## Problem to work on
What you return must match the records below exactly, apart from the omitted pictures.

Object change descriptions:
*** Block opens ***

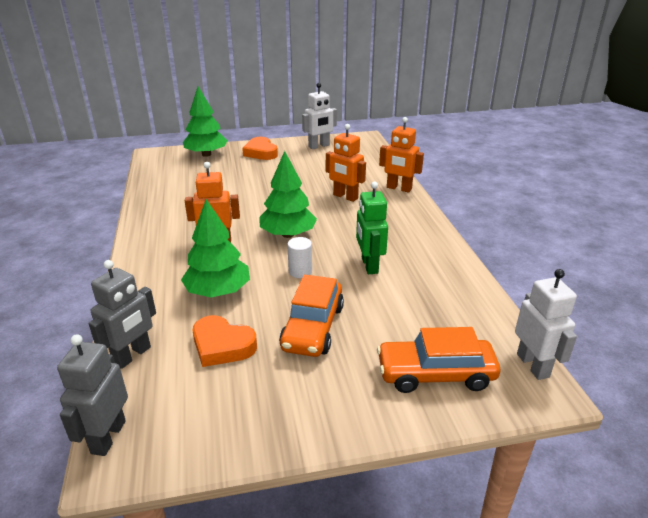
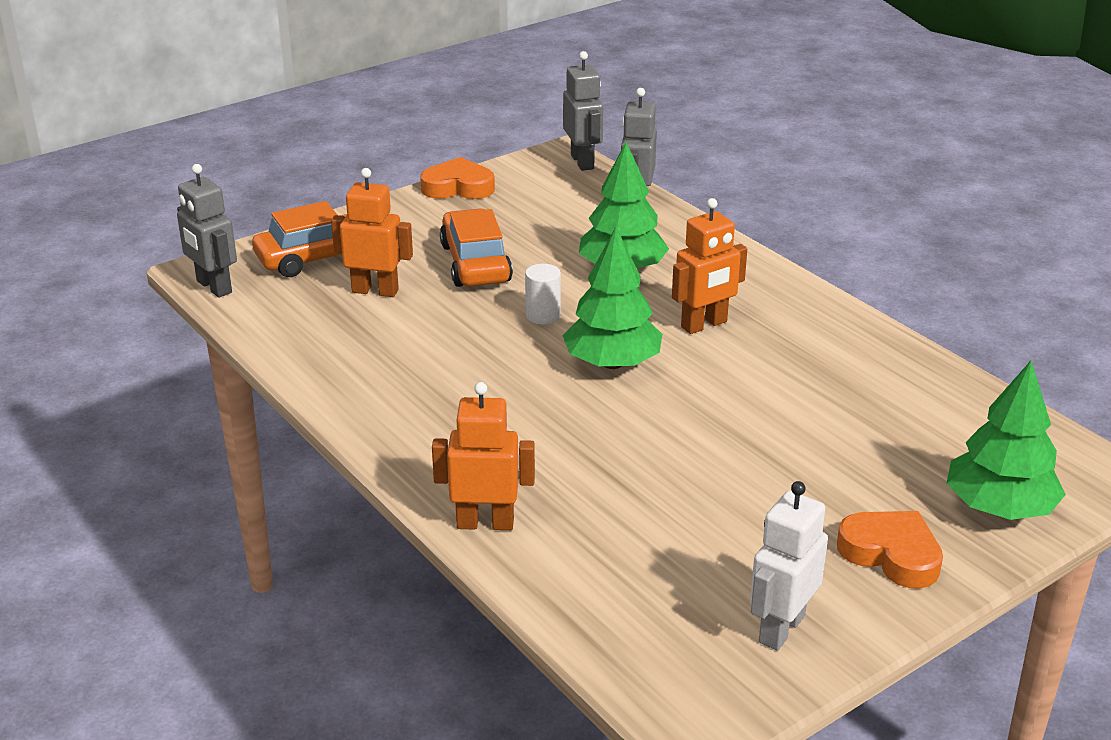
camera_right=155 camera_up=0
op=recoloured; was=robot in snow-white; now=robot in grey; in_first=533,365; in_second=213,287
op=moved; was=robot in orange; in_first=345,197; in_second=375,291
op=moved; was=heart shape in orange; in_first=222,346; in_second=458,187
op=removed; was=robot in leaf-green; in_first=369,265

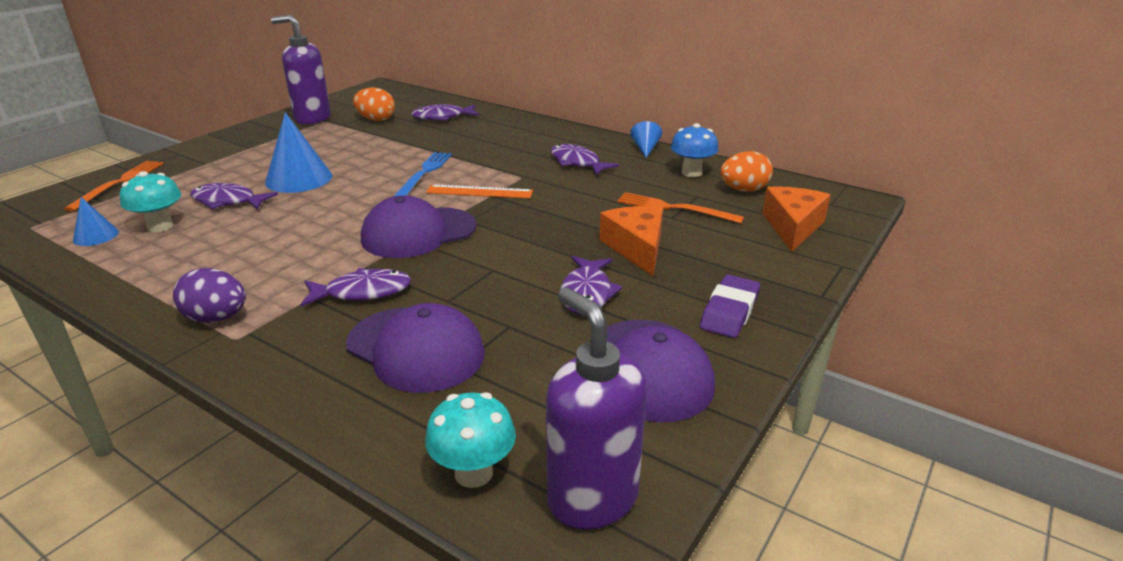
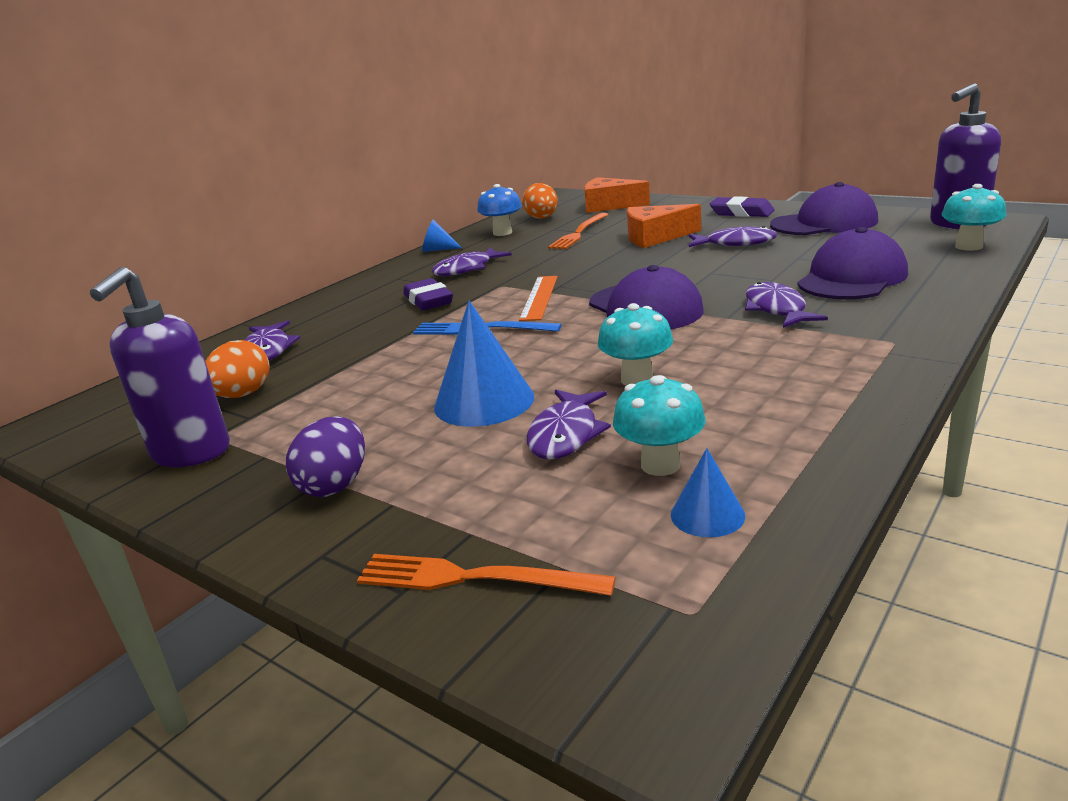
camera_right=-85 camera_up=-5
op=moved; was=egg in royal purple; in_first=216,318; in_second=335,485
op=added; now=eraser in royal purple; in_second=428,300
op=added; now=toadstool in teal; in_second=637,380

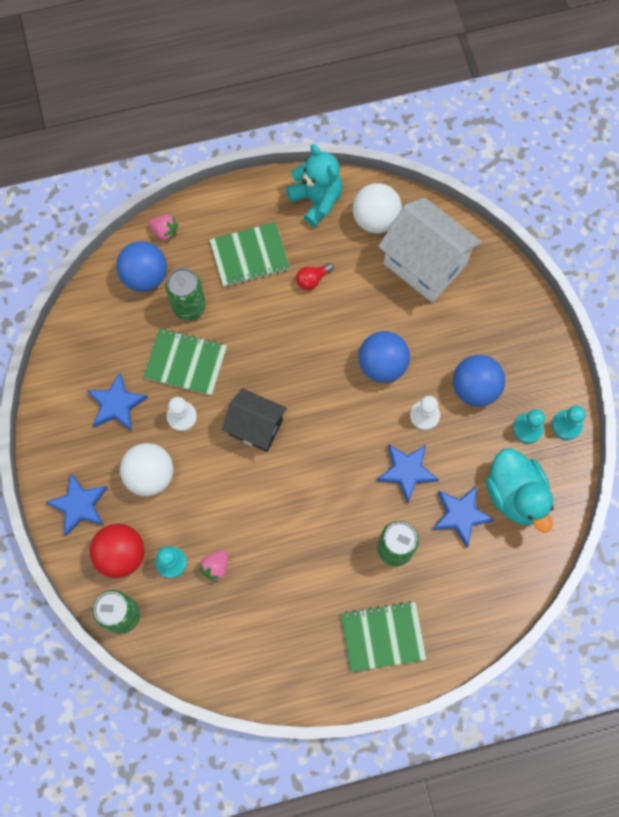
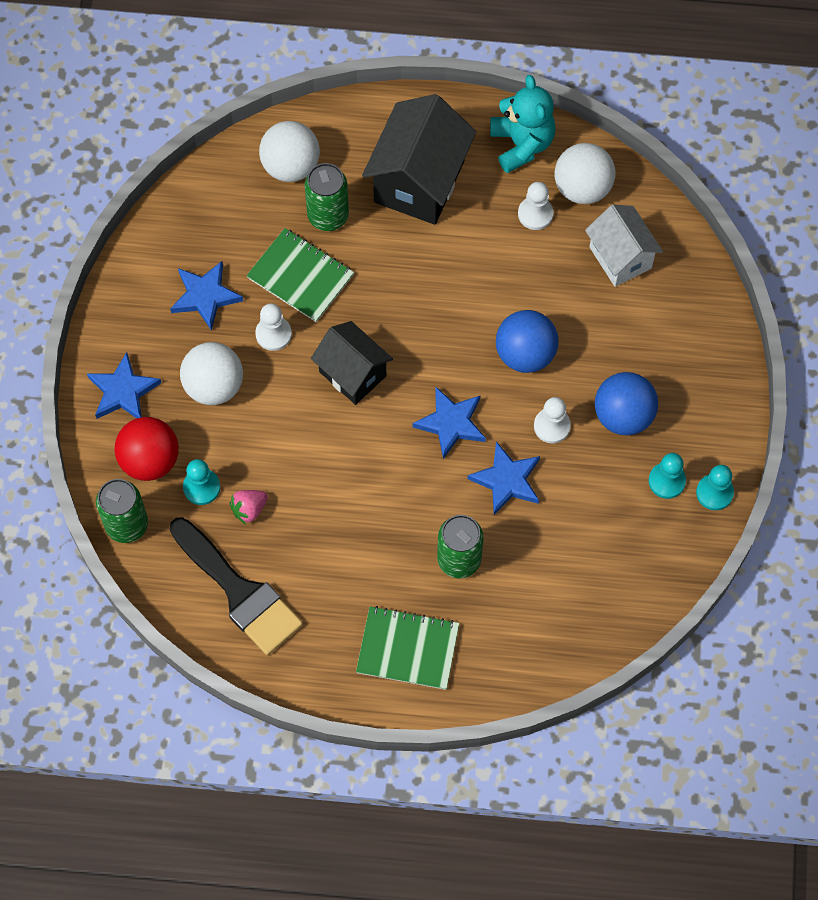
camera_right=20 camera_up=-5
op=added; now=paintbrush in black; in_second=239,592
op=recoloured; was=sphere in cobalt; now=sphere in snow-white; in_first=145,276; in_second=291,166
op=replaced; was=notepad in leaf-green; now=house in black; in_first=249,256; in_second=419,182
op=moved; was=five-pointed star in cobalt; in_first=461,515; in_second=451,423
op=added; now=game pawn in snow-white; in_second=535,214
op=resized; was=house in snow-white; in_first=425,264; in_second=620,257; ratio=0.64
op=removed; was=berry in rose-pink; in_first=164,231
op=removed; was=bulb in crimson; in_first=312,279
op=removed; was=rubber duck in teal; in_first=515,495

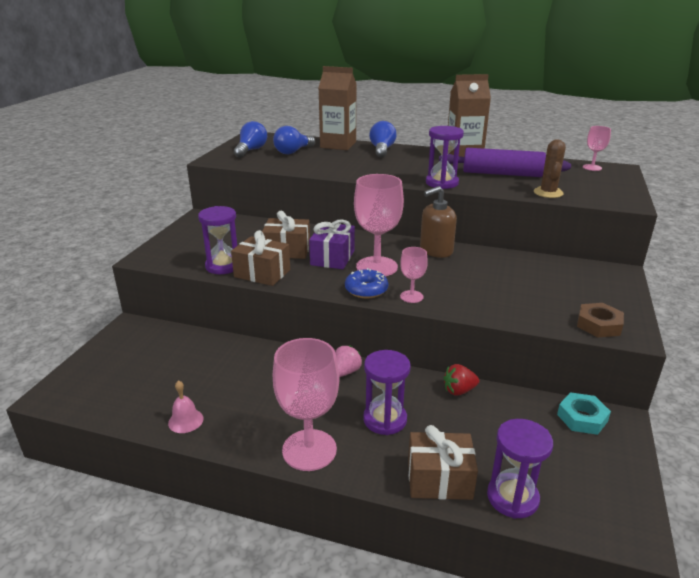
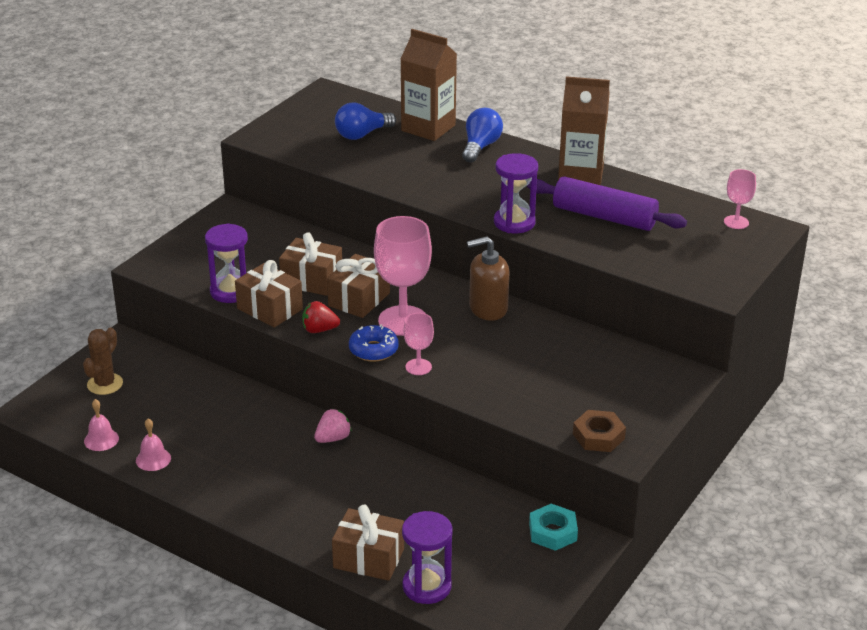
camera_right=15 camera_up=5
op=moved; was=prickly plant in dark brown; in_first=548,193; in_second=105,384
op=added; now=school bell in rose-pink; in_second=101,439
op=moved; was=berry in crimson; in_first=459,390; in_second=319,330
op=recoloured; was=gift in royal purple; now=gift in dark brown; in_first=332,258; in_second=359,299
op=removed; was=bulb in cobalt; in_first=251,150
op=removed; was=goblet in rose-pink; in_first=309,450
op=removed; was=hourglass in royal purple; in_first=385,419

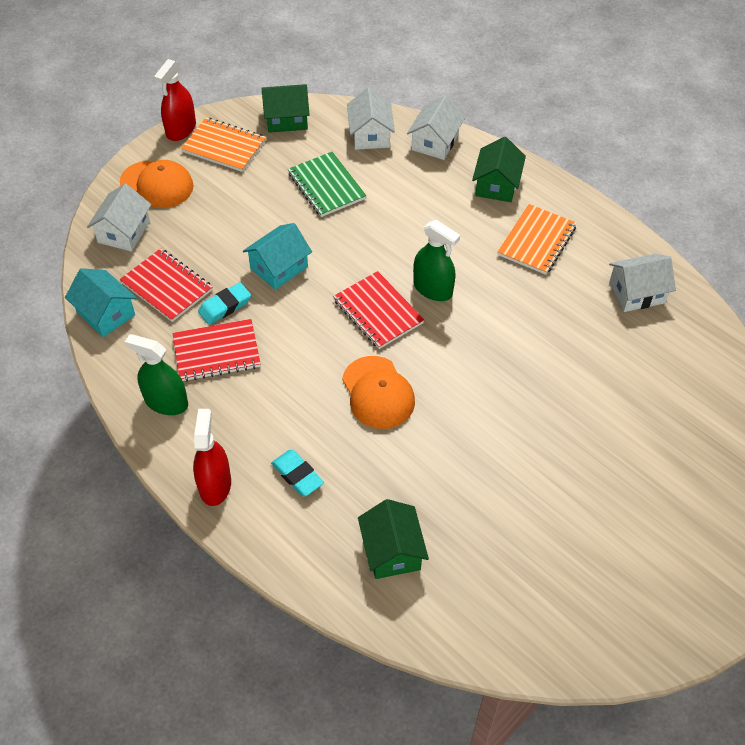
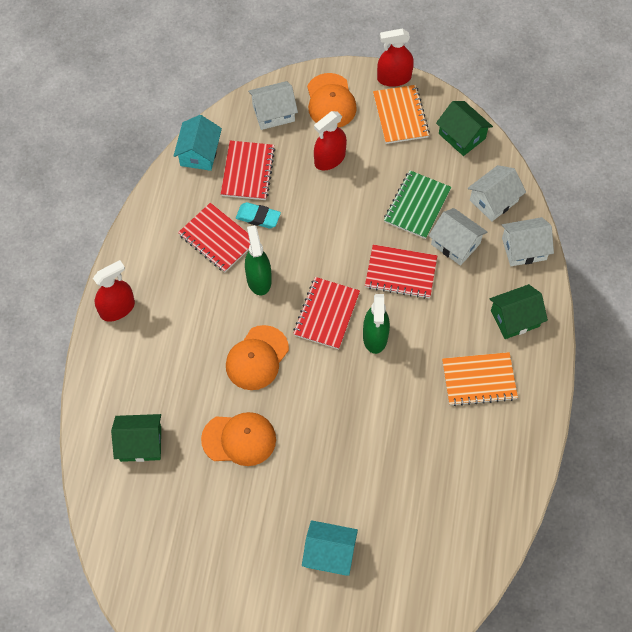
camera_right=55 camera_up=10
op=turned; was=house in leaf-green; in_first=392,551; in_second=140,443; clockwise=45
op=added; now=cap in orange; in_second=239,439
op=moved; was=sprayer in leaf-green; in_first=166,402; in_second=259,279
op=moved; was=house in teal; in_first=279,267; in_second=329,553
op=added; now=sprayer in crimson; in_second=329,159
op=added; now=notepad in crimson; in_second=400,273
op=moved; was=house in snow-white; in_first=636,293; in_second=455,244
op=removed; was=eraser in teal; in_first=297,475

*** Block closes ***

## Answer space
camera_right=155 camera_up=0
op=recoloured; was=robot in snow-white; now=robot in grey; in_first=533,365; in_second=213,287
op=moved; was=robot in orange; in_first=345,197; in_second=375,291
op=moved; was=heart shape in orange; in_first=222,346; in_second=458,187
op=removed; was=robot in leaf-green; in_first=369,265

camera_right=-85 camera_up=-5
op=moved; was=egg in royal purple; in_first=216,318; in_second=335,485
op=added; now=eraser in royal purple; in_second=428,300
op=added; now=toadstool in teal; in_second=637,380

camera_right=20 camera_up=-5
op=added; now=paintbrush in black; in_second=239,592
op=recoloured; was=sphere in cobalt; now=sphere in snow-white; in_first=145,276; in_second=291,166
op=replaced; was=notepad in leaf-green; now=house in black; in_first=249,256; in_second=419,182
op=moved; was=five-pointed star in cobalt; in_first=461,515; in_second=451,423
op=added; now=game pawn in snow-white; in_second=535,214
op=resized; was=house in snow-white; in_first=425,264; in_second=620,257; ratio=0.64
op=removed; was=berry in rose-pink; in_first=164,231
op=removed; was=bulb in crimson; in_first=312,279
op=removed; was=rubber duck in teal; in_first=515,495

camera_right=15 camera_up=5
op=moved; was=prickly plant in dark brown; in_first=548,193; in_second=105,384
op=added; now=school bell in rose-pink; in_second=101,439
op=moved; was=berry in crimson; in_first=459,390; in_second=319,330
op=recoloured; was=gift in royal purple; now=gift in dark brown; in_first=332,258; in_second=359,299
op=removed; was=bulb in cobalt; in_first=251,150
op=removed; was=goblet in rose-pink; in_first=309,450
op=removed; was=hourglass in royal purple; in_first=385,419

camera_right=55 camera_up=10
op=turned; was=house in leaf-green; in_first=392,551; in_second=140,443; clockwise=45
op=added; now=cap in orange; in_second=239,439
op=moved; was=sprayer in leaf-green; in_first=166,402; in_second=259,279
op=moved; was=house in teal; in_first=279,267; in_second=329,553
op=added; now=sprayer in crimson; in_second=329,159
op=added; now=notepad in crimson; in_second=400,273
op=moved; was=house in snow-white; in_first=636,293; in_second=455,244
op=removed; was=eraser in teal; in_first=297,475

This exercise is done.